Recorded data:

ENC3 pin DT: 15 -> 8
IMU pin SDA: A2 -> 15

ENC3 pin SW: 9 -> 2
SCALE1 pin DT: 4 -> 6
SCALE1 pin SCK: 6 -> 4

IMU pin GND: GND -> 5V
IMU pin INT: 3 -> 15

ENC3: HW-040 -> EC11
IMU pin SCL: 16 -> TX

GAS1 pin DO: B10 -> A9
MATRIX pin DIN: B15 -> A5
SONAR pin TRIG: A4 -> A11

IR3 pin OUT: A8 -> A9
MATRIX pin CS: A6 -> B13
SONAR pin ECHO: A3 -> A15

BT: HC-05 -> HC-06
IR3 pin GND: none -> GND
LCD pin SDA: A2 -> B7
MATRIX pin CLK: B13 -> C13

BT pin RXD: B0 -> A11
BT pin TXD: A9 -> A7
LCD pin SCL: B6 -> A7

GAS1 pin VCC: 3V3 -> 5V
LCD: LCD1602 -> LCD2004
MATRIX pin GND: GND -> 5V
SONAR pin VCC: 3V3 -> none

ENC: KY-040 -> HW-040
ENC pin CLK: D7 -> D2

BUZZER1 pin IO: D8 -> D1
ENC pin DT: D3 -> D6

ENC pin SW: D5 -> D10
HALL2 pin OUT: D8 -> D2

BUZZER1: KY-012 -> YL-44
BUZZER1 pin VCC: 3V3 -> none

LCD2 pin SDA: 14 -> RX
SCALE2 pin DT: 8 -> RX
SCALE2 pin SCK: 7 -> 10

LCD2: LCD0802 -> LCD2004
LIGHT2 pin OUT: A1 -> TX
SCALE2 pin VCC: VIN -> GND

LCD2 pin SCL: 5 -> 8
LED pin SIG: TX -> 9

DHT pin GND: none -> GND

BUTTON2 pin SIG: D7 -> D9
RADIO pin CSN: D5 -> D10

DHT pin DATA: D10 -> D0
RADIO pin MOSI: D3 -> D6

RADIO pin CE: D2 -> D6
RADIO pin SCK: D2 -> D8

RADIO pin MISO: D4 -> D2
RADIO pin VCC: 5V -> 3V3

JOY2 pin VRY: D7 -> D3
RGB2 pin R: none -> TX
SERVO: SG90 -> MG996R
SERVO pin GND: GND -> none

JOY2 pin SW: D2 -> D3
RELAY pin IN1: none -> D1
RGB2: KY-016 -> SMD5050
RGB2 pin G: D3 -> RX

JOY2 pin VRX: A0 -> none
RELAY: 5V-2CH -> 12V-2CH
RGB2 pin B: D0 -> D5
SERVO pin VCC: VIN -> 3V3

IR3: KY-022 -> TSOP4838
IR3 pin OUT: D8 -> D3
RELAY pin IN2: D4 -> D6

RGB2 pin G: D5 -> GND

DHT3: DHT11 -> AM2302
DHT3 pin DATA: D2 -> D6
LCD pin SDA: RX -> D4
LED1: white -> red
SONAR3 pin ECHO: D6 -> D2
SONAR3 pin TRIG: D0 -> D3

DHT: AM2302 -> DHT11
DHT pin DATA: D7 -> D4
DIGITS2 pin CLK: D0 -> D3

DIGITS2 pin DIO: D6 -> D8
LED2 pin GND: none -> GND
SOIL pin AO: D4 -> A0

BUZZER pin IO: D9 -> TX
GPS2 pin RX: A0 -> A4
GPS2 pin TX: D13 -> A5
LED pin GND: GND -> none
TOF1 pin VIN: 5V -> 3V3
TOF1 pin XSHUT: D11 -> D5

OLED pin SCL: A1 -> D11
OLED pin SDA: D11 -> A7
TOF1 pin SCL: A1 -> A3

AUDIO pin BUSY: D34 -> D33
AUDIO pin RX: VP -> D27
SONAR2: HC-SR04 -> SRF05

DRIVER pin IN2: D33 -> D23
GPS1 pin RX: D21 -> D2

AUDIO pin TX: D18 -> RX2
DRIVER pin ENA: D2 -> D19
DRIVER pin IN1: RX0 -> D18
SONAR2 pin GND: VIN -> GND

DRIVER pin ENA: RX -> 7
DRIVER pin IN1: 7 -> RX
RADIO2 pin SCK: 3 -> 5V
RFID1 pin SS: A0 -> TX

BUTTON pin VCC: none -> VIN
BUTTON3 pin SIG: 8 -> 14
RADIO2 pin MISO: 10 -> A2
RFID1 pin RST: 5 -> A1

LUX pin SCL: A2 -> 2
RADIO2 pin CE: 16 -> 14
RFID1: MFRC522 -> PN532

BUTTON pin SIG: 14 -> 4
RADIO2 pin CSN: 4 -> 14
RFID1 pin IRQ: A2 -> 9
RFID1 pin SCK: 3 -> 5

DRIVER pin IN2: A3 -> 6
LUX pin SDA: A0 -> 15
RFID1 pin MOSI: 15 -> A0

-- WORK TASK --
When a line in the records holds the string "ECHO", copy that line.

-- SOLUTION --
SONAR pin ECHO: A3 -> A15
SONAR3 pin ECHO: D6 -> D2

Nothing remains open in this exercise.